## Stored entries
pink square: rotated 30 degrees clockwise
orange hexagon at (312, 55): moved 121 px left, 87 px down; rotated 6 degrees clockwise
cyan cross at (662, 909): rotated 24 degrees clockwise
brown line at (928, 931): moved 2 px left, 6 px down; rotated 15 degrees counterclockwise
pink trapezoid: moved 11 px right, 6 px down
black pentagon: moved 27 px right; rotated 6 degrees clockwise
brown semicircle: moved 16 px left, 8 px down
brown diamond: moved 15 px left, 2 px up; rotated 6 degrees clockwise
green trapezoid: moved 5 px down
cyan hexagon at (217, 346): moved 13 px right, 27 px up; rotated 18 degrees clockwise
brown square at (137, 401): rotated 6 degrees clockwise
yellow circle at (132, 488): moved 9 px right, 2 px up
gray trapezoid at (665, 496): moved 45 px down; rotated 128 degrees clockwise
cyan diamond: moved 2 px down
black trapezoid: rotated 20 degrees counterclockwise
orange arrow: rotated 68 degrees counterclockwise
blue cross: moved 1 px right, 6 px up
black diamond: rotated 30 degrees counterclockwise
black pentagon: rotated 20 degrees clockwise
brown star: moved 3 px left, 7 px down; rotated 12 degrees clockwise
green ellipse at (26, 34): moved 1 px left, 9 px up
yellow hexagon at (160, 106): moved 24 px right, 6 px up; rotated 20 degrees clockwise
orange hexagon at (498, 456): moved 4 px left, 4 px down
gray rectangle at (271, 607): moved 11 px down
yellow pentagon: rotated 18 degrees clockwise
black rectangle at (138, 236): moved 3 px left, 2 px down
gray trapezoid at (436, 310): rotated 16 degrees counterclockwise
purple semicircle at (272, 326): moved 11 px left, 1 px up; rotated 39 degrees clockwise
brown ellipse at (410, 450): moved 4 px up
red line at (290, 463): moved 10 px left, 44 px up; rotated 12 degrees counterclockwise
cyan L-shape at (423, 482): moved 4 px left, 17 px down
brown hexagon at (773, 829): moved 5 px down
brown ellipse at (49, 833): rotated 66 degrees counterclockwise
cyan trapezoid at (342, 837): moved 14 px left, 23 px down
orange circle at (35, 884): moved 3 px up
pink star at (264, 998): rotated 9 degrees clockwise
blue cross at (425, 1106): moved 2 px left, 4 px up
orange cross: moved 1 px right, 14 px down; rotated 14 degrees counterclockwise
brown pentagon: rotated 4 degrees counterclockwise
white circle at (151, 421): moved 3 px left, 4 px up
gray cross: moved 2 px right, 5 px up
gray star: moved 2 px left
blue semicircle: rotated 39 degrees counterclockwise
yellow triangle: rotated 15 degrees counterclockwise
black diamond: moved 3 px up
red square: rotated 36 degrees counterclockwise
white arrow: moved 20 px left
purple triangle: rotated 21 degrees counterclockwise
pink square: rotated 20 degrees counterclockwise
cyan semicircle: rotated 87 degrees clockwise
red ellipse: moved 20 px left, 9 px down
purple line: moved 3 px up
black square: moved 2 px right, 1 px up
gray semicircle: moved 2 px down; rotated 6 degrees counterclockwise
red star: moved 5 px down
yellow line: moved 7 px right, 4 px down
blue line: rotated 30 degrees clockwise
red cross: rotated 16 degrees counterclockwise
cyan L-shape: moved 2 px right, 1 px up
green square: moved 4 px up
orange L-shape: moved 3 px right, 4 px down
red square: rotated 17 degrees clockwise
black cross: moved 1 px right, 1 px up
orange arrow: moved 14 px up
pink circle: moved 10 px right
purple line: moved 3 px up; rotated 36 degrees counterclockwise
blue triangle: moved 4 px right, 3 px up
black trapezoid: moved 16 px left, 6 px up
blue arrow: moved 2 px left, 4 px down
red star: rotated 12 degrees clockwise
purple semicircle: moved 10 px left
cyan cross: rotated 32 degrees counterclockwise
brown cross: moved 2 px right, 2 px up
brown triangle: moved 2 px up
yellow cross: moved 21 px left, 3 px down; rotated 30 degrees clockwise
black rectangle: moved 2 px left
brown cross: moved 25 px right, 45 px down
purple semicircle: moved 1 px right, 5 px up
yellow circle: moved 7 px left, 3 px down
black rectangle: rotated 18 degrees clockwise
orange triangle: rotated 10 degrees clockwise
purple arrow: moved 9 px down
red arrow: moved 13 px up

## REQUEST
Print every item above again, word for word and in the same order.

## THE COMPLETED TASK
pink square: rotated 30 degrees clockwise
orange hexagon at (312, 55): moved 121 px left, 87 px down; rotated 6 degrees clockwise
cyan cross at (662, 909): rotated 24 degrees clockwise
brown line at (928, 931): moved 2 px left, 6 px down; rotated 15 degrees counterclockwise
pink trapezoid: moved 11 px right, 6 px down
black pentagon: moved 27 px right; rotated 6 degrees clockwise
brown semicircle: moved 16 px left, 8 px down
brown diamond: moved 15 px left, 2 px up; rotated 6 degrees clockwise
green trapezoid: moved 5 px down
cyan hexagon at (217, 346): moved 13 px right, 27 px up; rotated 18 degrees clockwise
brown square at (137, 401): rotated 6 degrees clockwise
yellow circle at (132, 488): moved 9 px right, 2 px up
gray trapezoid at (665, 496): moved 45 px down; rotated 128 degrees clockwise
cyan diamond: moved 2 px down
black trapezoid: rotated 20 degrees counterclockwise
orange arrow: rotated 68 degrees counterclockwise
blue cross: moved 1 px right, 6 px up
black diamond: rotated 30 degrees counterclockwise
black pentagon: rotated 20 degrees clockwise
brown star: moved 3 px left, 7 px down; rotated 12 degrees clockwise
green ellipse at (26, 34): moved 1 px left, 9 px up
yellow hexagon at (160, 106): moved 24 px right, 6 px up; rotated 20 degrees clockwise
orange hexagon at (498, 456): moved 4 px left, 4 px down
gray rectangle at (271, 607): moved 11 px down
yellow pentagon: rotated 18 degrees clockwise
black rectangle at (138, 236): moved 3 px left, 2 px down
gray trapezoid at (436, 310): rotated 16 degrees counterclockwise
purple semicircle at (272, 326): moved 11 px left, 1 px up; rotated 39 degrees clockwise
brown ellipse at (410, 450): moved 4 px up
red line at (290, 463): moved 10 px left, 44 px up; rotated 12 degrees counterclockwise
cyan L-shape at (423, 482): moved 4 px left, 17 px down
brown hexagon at (773, 829): moved 5 px down
brown ellipse at (49, 833): rotated 66 degrees counterclockwise
cyan trapezoid at (342, 837): moved 14 px left, 23 px down
orange circle at (35, 884): moved 3 px up
pink star at (264, 998): rotated 9 degrees clockwise
blue cross at (425, 1106): moved 2 px left, 4 px up
orange cross: moved 1 px right, 14 px down; rotated 14 degrees counterclockwise
brown pentagon: rotated 4 degrees counterclockwise
white circle at (151, 421): moved 3 px left, 4 px up
gray cross: moved 2 px right, 5 px up
gray star: moved 2 px left
blue semicircle: rotated 39 degrees counterclockwise
yellow triangle: rotated 15 degrees counterclockwise
black diamond: moved 3 px up
red square: rotated 36 degrees counterclockwise
white arrow: moved 20 px left
purple triangle: rotated 21 degrees counterclockwise
pink square: rotated 20 degrees counterclockwise
cyan semicircle: rotated 87 degrees clockwise
red ellipse: moved 20 px left, 9 px down
purple line: moved 3 px up
black square: moved 2 px right, 1 px up
gray semicircle: moved 2 px down; rotated 6 degrees counterclockwise
red star: moved 5 px down
yellow line: moved 7 px right, 4 px down
blue line: rotated 30 degrees clockwise
red cross: rotated 16 degrees counterclockwise
cyan L-shape: moved 2 px right, 1 px up
green square: moved 4 px up
orange L-shape: moved 3 px right, 4 px down
red square: rotated 17 degrees clockwise
black cross: moved 1 px right, 1 px up
orange arrow: moved 14 px up
pink circle: moved 10 px right
purple line: moved 3 px up; rotated 36 degrees counterclockwise
blue triangle: moved 4 px right, 3 px up
black trapezoid: moved 16 px left, 6 px up
blue arrow: moved 2 px left, 4 px down
red star: rotated 12 degrees clockwise
purple semicircle: moved 10 px left
cyan cross: rotated 32 degrees counterclockwise
brown cross: moved 2 px right, 2 px up
brown triangle: moved 2 px up
yellow cross: moved 21 px left, 3 px down; rotated 30 degrees clockwise
black rectangle: moved 2 px left
brown cross: moved 25 px right, 45 px down
purple semicircle: moved 1 px right, 5 px up
yellow circle: moved 7 px left, 3 px down
black rectangle: rotated 18 degrees clockwise
orange triangle: rotated 10 degrees clockwise
purple arrow: moved 9 px down
red arrow: moved 13 px up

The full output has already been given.